→ **Given request**: Can you edit the entries below so that "Quillhaven" becomes "Quillmoor" and nothing else changes?

→ **Entries**:
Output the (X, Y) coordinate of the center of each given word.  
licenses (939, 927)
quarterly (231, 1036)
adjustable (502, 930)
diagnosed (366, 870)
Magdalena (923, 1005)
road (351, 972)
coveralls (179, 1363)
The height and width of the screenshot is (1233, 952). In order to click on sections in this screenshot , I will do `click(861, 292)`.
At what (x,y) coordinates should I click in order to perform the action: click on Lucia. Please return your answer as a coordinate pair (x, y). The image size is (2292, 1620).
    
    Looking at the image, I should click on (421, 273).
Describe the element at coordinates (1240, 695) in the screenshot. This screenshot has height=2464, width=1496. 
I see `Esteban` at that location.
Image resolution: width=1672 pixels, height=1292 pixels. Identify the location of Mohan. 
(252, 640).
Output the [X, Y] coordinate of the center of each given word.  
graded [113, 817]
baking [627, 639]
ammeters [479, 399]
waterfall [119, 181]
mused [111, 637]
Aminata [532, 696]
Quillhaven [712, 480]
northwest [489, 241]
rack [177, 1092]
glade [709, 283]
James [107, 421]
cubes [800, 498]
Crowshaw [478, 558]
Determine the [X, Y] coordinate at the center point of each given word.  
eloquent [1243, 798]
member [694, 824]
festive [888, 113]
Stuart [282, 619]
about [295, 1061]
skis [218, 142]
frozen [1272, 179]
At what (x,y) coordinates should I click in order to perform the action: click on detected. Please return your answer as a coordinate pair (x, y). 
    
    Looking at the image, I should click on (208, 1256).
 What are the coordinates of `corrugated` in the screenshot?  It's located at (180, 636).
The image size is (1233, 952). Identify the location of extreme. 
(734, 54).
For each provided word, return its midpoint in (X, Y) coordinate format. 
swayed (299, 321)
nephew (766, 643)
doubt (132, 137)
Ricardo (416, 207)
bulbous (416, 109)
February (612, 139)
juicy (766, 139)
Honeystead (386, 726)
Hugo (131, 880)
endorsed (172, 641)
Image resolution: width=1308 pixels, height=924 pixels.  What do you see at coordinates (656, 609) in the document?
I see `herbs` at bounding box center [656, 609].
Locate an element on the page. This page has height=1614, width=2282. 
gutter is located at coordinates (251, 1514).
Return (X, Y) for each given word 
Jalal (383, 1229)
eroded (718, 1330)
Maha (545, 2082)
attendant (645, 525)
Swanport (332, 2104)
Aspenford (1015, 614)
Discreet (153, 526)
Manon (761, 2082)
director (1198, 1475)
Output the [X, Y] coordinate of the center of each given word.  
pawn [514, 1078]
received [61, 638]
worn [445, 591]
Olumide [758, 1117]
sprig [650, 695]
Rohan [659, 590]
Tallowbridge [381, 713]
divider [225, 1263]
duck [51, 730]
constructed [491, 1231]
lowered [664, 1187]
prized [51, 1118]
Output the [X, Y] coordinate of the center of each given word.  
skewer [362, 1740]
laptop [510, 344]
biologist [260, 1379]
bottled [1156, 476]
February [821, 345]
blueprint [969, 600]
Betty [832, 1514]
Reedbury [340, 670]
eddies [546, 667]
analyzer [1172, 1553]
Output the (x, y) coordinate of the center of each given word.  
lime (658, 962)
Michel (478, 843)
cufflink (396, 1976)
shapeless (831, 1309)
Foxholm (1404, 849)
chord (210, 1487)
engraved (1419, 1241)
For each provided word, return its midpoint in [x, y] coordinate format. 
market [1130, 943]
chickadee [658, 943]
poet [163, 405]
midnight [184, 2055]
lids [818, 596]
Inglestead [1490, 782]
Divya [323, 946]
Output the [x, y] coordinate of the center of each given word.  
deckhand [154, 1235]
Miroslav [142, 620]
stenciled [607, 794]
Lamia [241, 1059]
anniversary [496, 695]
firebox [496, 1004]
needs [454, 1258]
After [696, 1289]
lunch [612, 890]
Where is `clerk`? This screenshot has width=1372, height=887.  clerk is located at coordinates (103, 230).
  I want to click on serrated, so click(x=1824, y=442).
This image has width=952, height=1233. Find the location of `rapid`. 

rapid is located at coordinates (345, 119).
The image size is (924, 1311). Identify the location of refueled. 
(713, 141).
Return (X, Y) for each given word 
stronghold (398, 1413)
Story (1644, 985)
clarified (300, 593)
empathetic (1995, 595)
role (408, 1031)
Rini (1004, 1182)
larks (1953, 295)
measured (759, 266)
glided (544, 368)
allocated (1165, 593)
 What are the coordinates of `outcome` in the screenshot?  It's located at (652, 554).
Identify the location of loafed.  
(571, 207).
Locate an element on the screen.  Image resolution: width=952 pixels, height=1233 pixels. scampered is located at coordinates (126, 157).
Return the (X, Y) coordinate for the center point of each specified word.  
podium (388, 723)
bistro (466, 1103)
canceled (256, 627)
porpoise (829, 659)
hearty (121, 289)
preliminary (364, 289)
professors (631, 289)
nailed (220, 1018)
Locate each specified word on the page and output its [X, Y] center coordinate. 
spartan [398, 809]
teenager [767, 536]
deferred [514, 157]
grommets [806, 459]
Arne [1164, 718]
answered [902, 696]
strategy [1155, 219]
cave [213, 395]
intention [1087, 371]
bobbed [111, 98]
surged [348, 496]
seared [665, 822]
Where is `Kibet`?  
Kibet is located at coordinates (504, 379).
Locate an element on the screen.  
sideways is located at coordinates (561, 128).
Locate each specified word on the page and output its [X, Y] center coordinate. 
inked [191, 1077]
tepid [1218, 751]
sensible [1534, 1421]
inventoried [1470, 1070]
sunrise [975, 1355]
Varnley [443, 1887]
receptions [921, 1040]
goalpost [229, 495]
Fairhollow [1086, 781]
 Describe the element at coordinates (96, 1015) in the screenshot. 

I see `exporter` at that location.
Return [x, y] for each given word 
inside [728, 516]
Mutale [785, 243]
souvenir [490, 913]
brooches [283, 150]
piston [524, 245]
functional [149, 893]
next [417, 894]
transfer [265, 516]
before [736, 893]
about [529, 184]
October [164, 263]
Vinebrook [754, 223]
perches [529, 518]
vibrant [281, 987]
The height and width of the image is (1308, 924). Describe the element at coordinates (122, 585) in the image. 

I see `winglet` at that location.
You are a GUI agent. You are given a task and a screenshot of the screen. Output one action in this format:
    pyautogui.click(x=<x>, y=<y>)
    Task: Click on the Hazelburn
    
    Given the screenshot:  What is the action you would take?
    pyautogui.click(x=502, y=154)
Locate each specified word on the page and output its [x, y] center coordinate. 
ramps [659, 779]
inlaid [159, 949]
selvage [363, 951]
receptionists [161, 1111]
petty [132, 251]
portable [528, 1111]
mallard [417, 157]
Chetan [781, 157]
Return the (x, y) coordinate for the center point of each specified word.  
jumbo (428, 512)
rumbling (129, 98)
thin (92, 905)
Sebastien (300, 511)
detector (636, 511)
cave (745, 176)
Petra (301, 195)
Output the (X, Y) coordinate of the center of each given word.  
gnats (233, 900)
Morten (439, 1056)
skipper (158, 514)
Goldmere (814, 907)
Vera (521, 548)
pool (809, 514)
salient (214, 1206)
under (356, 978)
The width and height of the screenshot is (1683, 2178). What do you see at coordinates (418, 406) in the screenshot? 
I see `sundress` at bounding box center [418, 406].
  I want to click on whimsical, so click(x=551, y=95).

→ **Full answer**:
Output the (X, Y) coordinate of the center of each given word.  
licenses (939, 927)
quarterly (231, 1036)
adjustable (502, 930)
diagnosed (366, 870)
Magdalena (923, 1005)
road (351, 972)
coveralls (179, 1363)
The height and width of the screenshot is (1233, 952). In order to click on sections in this screenshot , I will do `click(861, 292)`.
At what (x,y) coordinates should I click in order to perform the action: click on Lucia. Please return your answer as a coordinate pair (x, y). The image size is (2292, 1620).
    
    Looking at the image, I should click on (421, 273).
Describe the element at coordinates (1240, 695) in the screenshot. This screenshot has height=2464, width=1496. 
I see `Esteban` at that location.
Image resolution: width=1672 pixels, height=1292 pixels. Identify the location of Mohan. 
(252, 640).
Output the [X, Y] coordinate of the center of each given word.  
graded [113, 817]
baking [627, 639]
ammeters [479, 399]
waterfall [119, 181]
mused [111, 637]
Aminata [532, 696]
Quillmoor [712, 480]
northwest [489, 241]
rack [177, 1092]
glade [709, 283]
James [107, 421]
cubes [800, 498]
Crowshaw [478, 558]
Determine the [X, Y] coordinate at the center point of each given word.  
eloquent [1243, 798]
member [694, 824]
festive [888, 113]
Stuart [282, 619]
about [295, 1061]
skis [218, 142]
frozen [1272, 179]
At what (x,y) coordinates should I click in order to perform the action: click on detected. Please return your answer as a coordinate pair (x, y). 
    
    Looking at the image, I should click on (208, 1256).
 What are the coordinates of `corrugated` in the screenshot?  It's located at (180, 636).
The image size is (1233, 952). Identify the location of extreme. 
(734, 54).
For each provided word, return its midpoint in (X, Y) coordinate format. 
swayed (299, 321)
nephew (766, 643)
doubt (132, 137)
Ricardo (416, 207)
bulbous (416, 109)
February (612, 139)
juicy (766, 139)
Honeystead (386, 726)
Hugo (131, 880)
endorsed (172, 641)
Image resolution: width=1308 pixels, height=924 pixels.  What do you see at coordinates (656, 609) in the document?
I see `herbs` at bounding box center [656, 609].
Locate an element on the page. This page has height=1614, width=2282. 
gutter is located at coordinates (251, 1514).
Return (X, Y) for each given word 
Jalal (383, 1229)
eroded (718, 1330)
Maha (545, 2082)
attendant (645, 525)
Swanport (332, 2104)
Aspenford (1015, 614)
Discreet (153, 526)
Manon (761, 2082)
director (1198, 1475)
Output the [X, Y] coordinate of the center of each given word.  
pawn [514, 1078]
received [61, 638]
worn [445, 591]
Olumide [758, 1117]
sprig [650, 695]
Rohan [659, 590]
Tallowbridge [381, 713]
divider [225, 1263]
duck [51, 730]
constructed [491, 1231]
lowered [664, 1187]
prized [51, 1118]
Output the [X, Y] coordinate of the center of each given word.  
skewer [362, 1740]
laptop [510, 344]
biologist [260, 1379]
bottled [1156, 476]
February [821, 345]
blueprint [969, 600]
Betty [832, 1514]
Reedbury [340, 670]
eddies [546, 667]
analyzer [1172, 1553]
Output the (x, y) coordinate of the center of each given word.  
lime (658, 962)
Michel (478, 843)
cufflink (396, 1976)
shapeless (831, 1309)
Foxholm (1404, 849)
chord (210, 1487)
engraved (1419, 1241)
For each provided word, return its midpoint in [x, y] coordinate format. 
market [1130, 943]
chickadee [658, 943]
poet [163, 405]
midnight [184, 2055]
lids [818, 596]
Inglestead [1490, 782]
Divya [323, 946]
Output the [x, y] coordinate of the center of each given word.  
deckhand [154, 1235]
Miroslav [142, 620]
stenciled [607, 794]
Lamia [241, 1059]
anniversary [496, 695]
firebox [496, 1004]
needs [454, 1258]
After [696, 1289]
lunch [612, 890]
Where is `clerk`? This screenshot has width=1372, height=887.  clerk is located at coordinates (103, 230).
  I want to click on serrated, so click(x=1824, y=442).
This image has width=952, height=1233. Find the location of `rapid`. 

rapid is located at coordinates (345, 119).
The image size is (924, 1311). Identify the location of refueled. 
(713, 141).
Return (X, Y) for each given word 
stronghold (398, 1413)
Story (1644, 985)
clarified (300, 593)
empathetic (1995, 595)
role (408, 1031)
Rini (1004, 1182)
larks (1953, 295)
measured (759, 266)
glided (544, 368)
allocated (1165, 593)
 What are the coordinates of `outcome` in the screenshot?  It's located at (652, 554).
Identify the location of loafed.  
(571, 207).
Locate an element on the screen.  Image resolution: width=952 pixels, height=1233 pixels. scampered is located at coordinates (126, 157).
Return the (X, Y) coordinate for the center point of each specified word.  
podium (388, 723)
bistro (466, 1103)
canceled (256, 627)
porpoise (829, 659)
hearty (121, 289)
preliminary (364, 289)
professors (631, 289)
nailed (220, 1018)
Locate each specified word on the page and output its [X, Y] center coordinate. 
spartan [398, 809]
teenager [767, 536]
deferred [514, 157]
grommets [806, 459]
Arne [1164, 718]
answered [902, 696]
strategy [1155, 219]
cave [213, 395]
intention [1087, 371]
bobbed [111, 98]
surged [348, 496]
seared [665, 822]
Where is `Kibet`?  
Kibet is located at coordinates (504, 379).
Locate an element on the screen.  
sideways is located at coordinates (561, 128).
Locate each specified word on the page and output its [X, Y] center coordinate. 
inked [191, 1077]
tepid [1218, 751]
sensible [1534, 1421]
inventoried [1470, 1070]
sunrise [975, 1355]
Varnley [443, 1887]
receptions [921, 1040]
goalpost [229, 495]
Fairhollow [1086, 781]
 Describe the element at coordinates (96, 1015) in the screenshot. 

I see `exporter` at that location.
Return [x, y] for each given word 
inside [728, 516]
Mutale [785, 243]
souvenir [490, 913]
brooches [283, 150]
piston [524, 245]
functional [149, 893]
next [417, 894]
transfer [265, 516]
before [736, 893]
about [529, 184]
October [164, 263]
Vinebrook [754, 223]
perches [529, 518]
vibrant [281, 987]
The height and width of the image is (1308, 924). Describe the element at coordinates (122, 585) in the image. 

I see `winglet` at that location.
You are a GUI agent. You are given a task and a screenshot of the screen. Output one action in this format:
    pyautogui.click(x=<x>, y=<y>)
    Task: Click on the Hazelburn
    
    Given the screenshot:  What is the action you would take?
    pyautogui.click(x=502, y=154)
Locate each specified word on the page and output its [x, y] center coordinate. 
ramps [659, 779]
inlaid [159, 949]
selvage [363, 951]
receptionists [161, 1111]
petty [132, 251]
portable [528, 1111]
mallard [417, 157]
Chetan [781, 157]
Return the (x, y) coordinate for the center point of each specified word.  
jumbo (428, 512)
rumbling (129, 98)
thin (92, 905)
Sebastien (300, 511)
detector (636, 511)
cave (745, 176)
Petra (301, 195)
Output the (X, Y) coordinate of the center of each given word.  
gnats (233, 900)
Morten (439, 1056)
skipper (158, 514)
Goldmere (814, 907)
Vera (521, 548)
pool (809, 514)
salient (214, 1206)
under (356, 978)
The width and height of the screenshot is (1683, 2178). What do you see at coordinates (418, 406) in the screenshot? 
I see `sundress` at bounding box center [418, 406].
  I want to click on whimsical, so click(x=551, y=95).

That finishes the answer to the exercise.